--- Your task ---
Using the listing below, work out how many lines carry the word "purple", and state nothing but that number.

====================

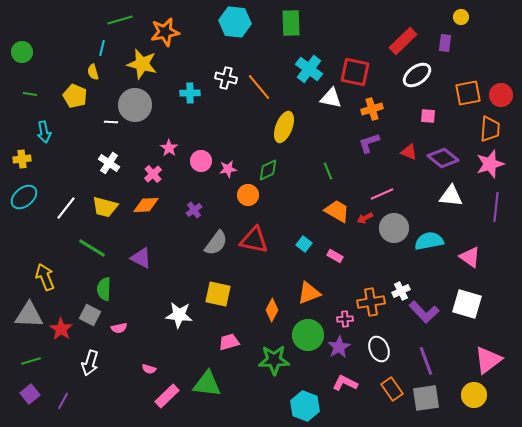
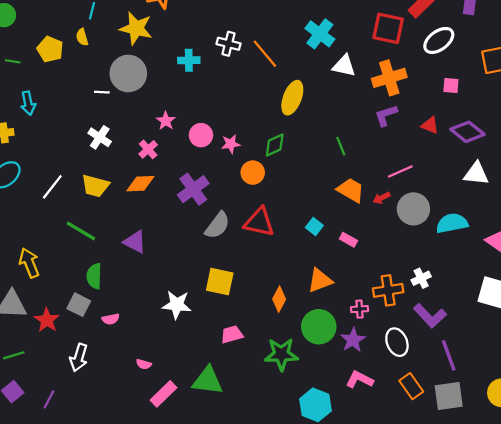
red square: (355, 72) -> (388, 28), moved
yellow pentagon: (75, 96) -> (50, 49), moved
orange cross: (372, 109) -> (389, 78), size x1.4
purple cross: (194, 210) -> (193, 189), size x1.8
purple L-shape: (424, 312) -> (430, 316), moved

====================

--- Answer section ---
2